## WHAT TO PRODUCE
Give back the exact lines of the material below from the one containing "C9: 47uF (plus" through the one containing "C6: 56pF (GND, NET3) -> 22pF (GND, NET3)", and no pictures.

*** Opening of LISTED ENTRIES ***

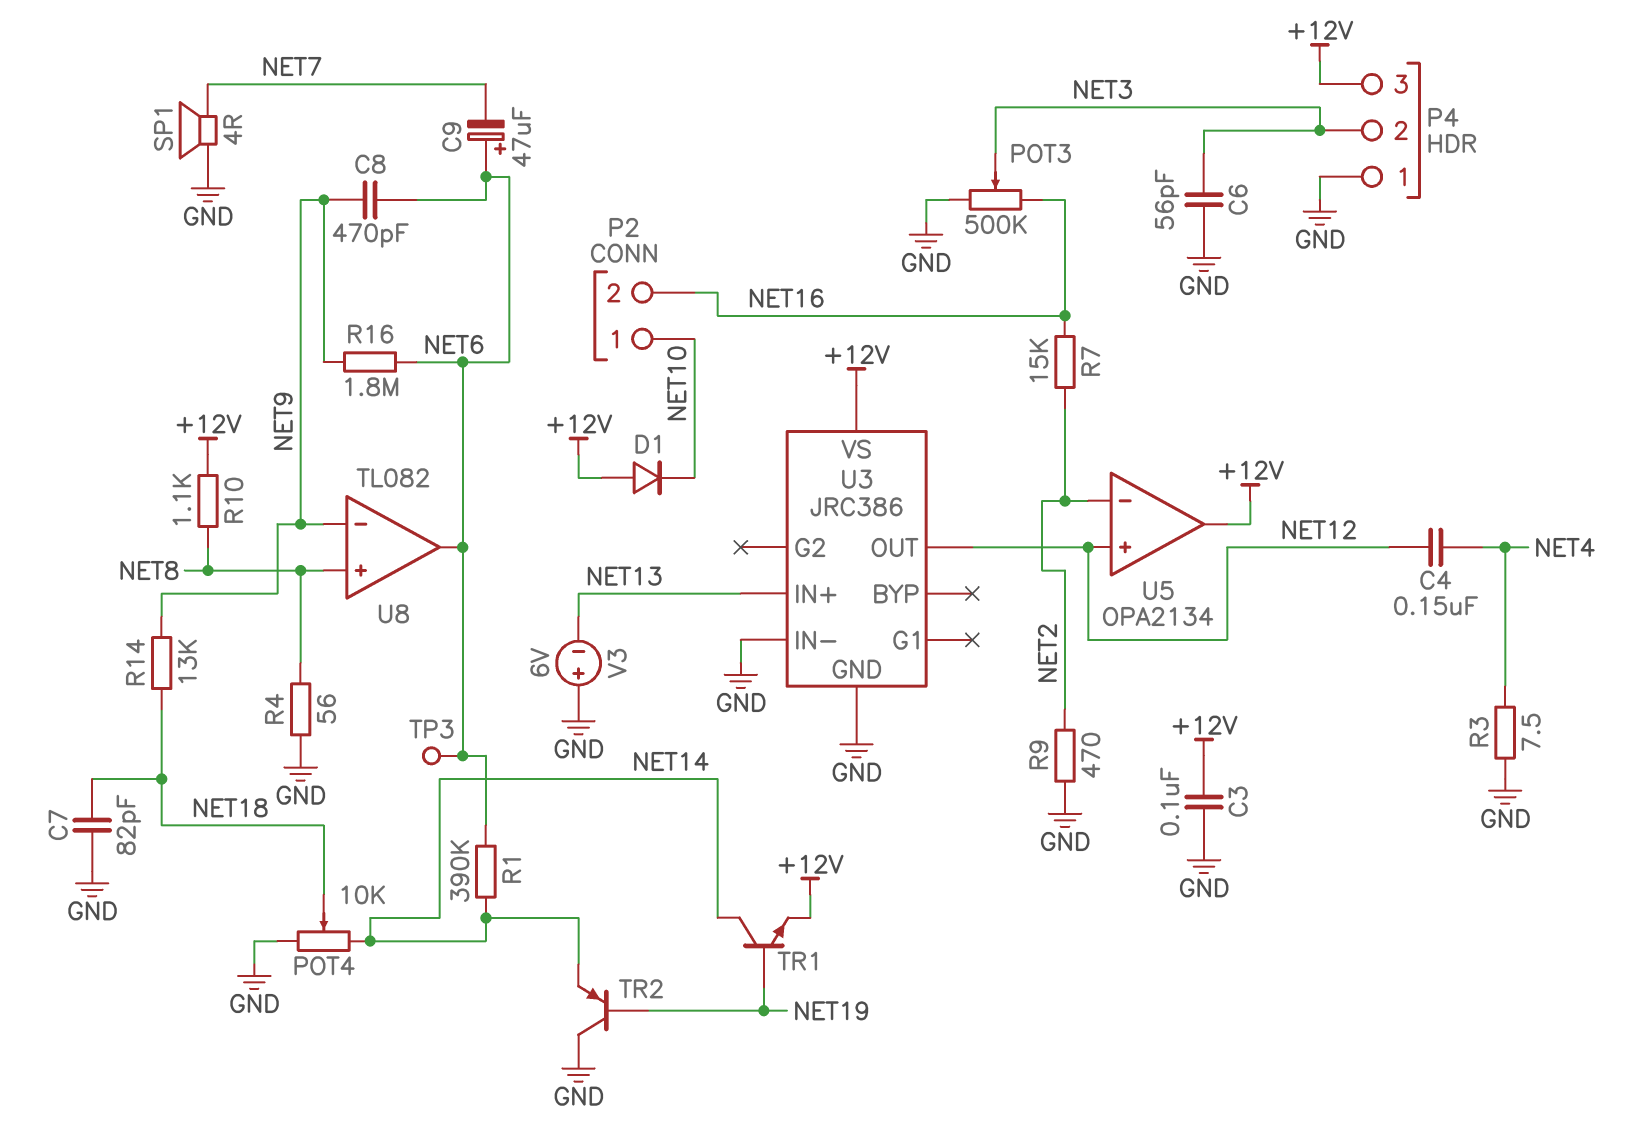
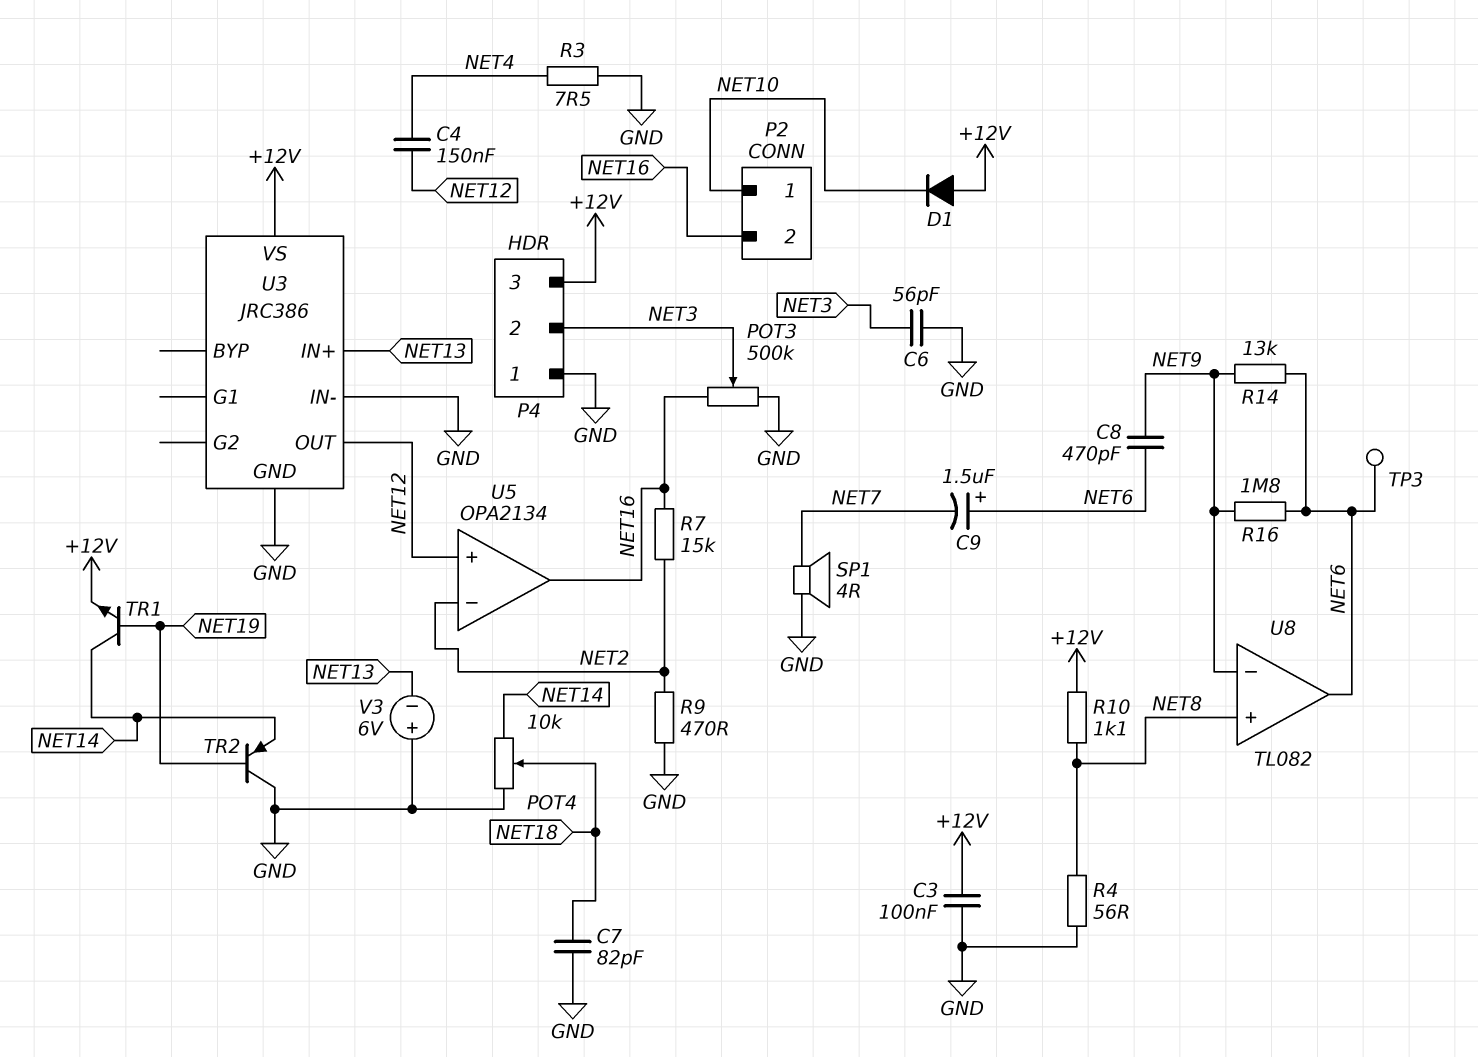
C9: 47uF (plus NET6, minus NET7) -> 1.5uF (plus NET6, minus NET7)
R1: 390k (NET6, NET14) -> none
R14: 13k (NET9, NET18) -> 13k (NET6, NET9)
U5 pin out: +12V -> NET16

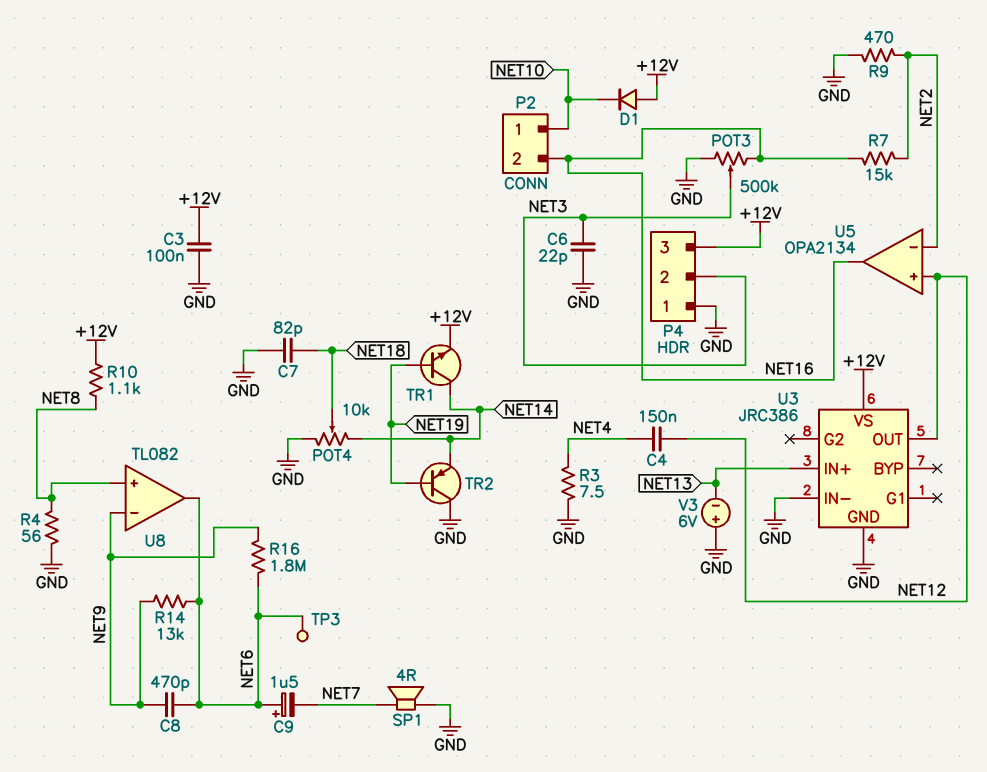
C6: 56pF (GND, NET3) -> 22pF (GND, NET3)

*** Close of LISTED ENTRIES ***
*** Opening of LISTED ENTRIES ***

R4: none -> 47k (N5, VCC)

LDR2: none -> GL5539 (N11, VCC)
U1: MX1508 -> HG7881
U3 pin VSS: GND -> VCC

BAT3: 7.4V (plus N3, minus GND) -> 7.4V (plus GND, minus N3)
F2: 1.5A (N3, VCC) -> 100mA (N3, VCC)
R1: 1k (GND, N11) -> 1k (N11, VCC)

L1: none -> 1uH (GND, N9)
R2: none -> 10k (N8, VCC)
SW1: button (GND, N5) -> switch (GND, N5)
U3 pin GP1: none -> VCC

*** Close of LISTED ENTRIES ***
*** Opening of LISTED ENTRIES ***

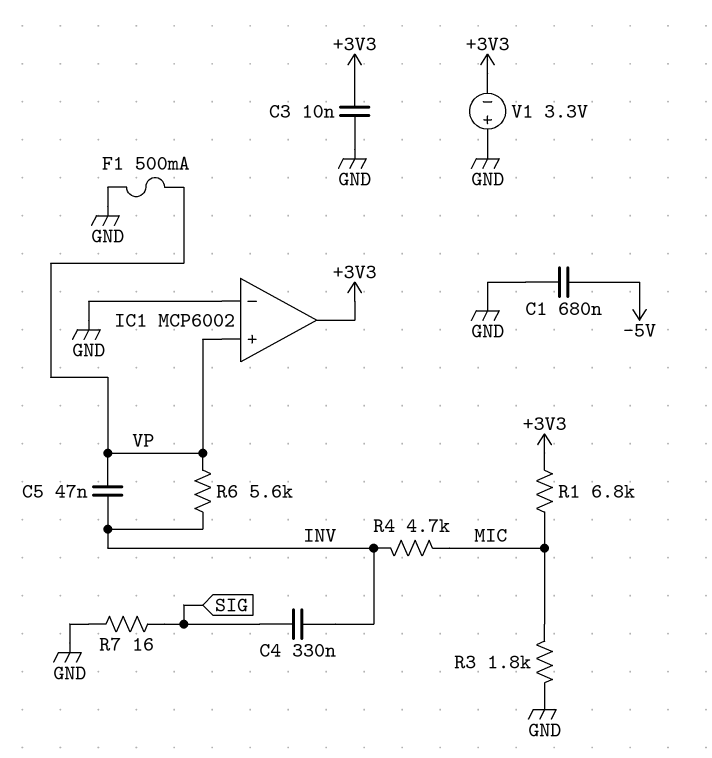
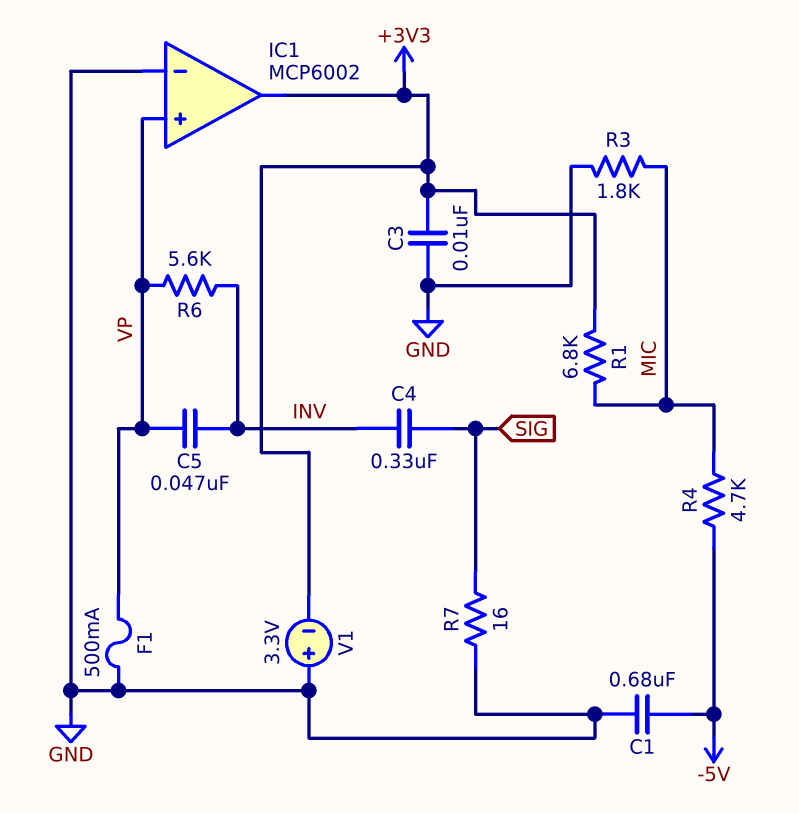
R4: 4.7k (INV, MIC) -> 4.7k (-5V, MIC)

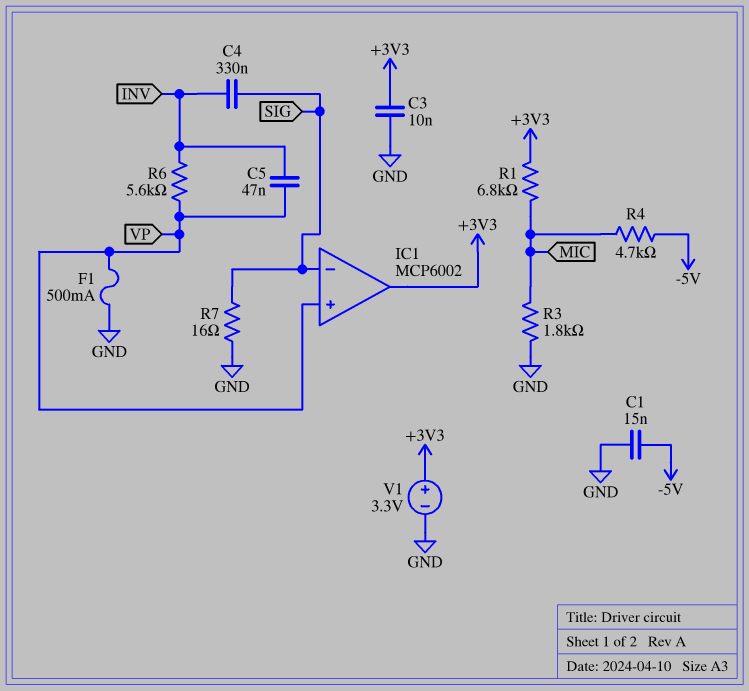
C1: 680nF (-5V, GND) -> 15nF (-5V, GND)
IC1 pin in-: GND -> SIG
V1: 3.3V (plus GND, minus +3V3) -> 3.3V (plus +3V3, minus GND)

*** Close of LISTED ENTRIES ***

## ANSWER SPACE
C9: 47uF (plus NET6, minus NET7) -> 1.5uF (plus NET6, minus NET7)
R1: 390k (NET6, NET14) -> none
R14: 13k (NET9, NET18) -> 13k (NET6, NET9)
U5 pin out: +12V -> NET16

C6: 56pF (GND, NET3) -> 22pF (GND, NET3)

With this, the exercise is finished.